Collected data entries
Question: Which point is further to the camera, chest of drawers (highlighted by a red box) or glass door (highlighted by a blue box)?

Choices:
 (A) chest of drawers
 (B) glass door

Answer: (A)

...

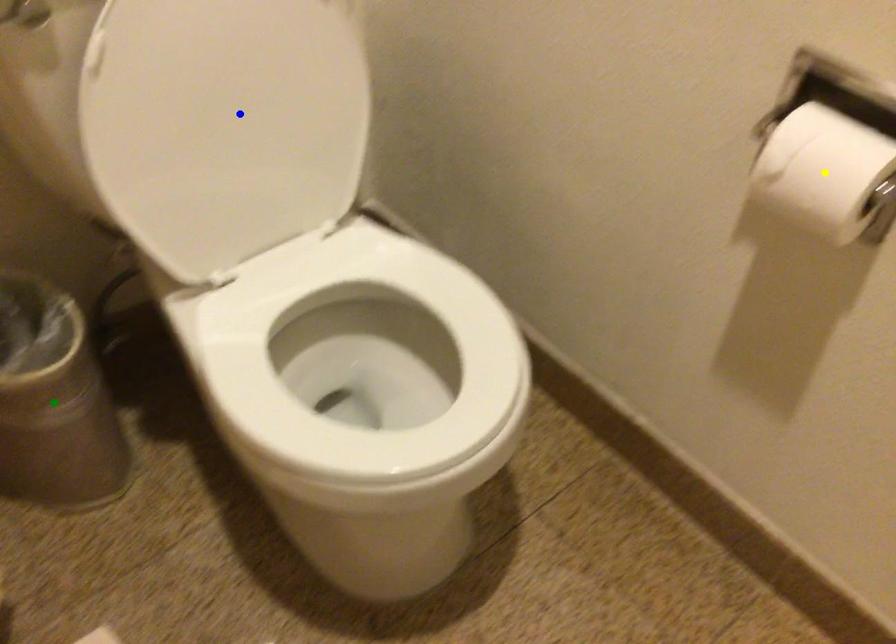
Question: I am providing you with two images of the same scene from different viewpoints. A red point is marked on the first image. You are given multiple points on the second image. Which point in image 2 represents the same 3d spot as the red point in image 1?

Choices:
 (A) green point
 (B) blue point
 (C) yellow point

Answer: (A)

WHAT IS EXPECTED ::
Put every line in the entries from the one containing "Question: Which point" down to the one containing "(B) glass door", both included, into a Markdown table with a Row column for the row number and a Text column for the line. Omit blank lines.

ANSWER TO THIS PROBLEM ::
| Row | Text |
|---|---|
| 1 | Question: Which point is further to the camera, chest of drawers (highlighted by a red box) or glass door (highlighted by a blue box)? |
| 2 | Choices: |
| 3 |  (A) chest of drawers |
| 4 |  (B) glass door |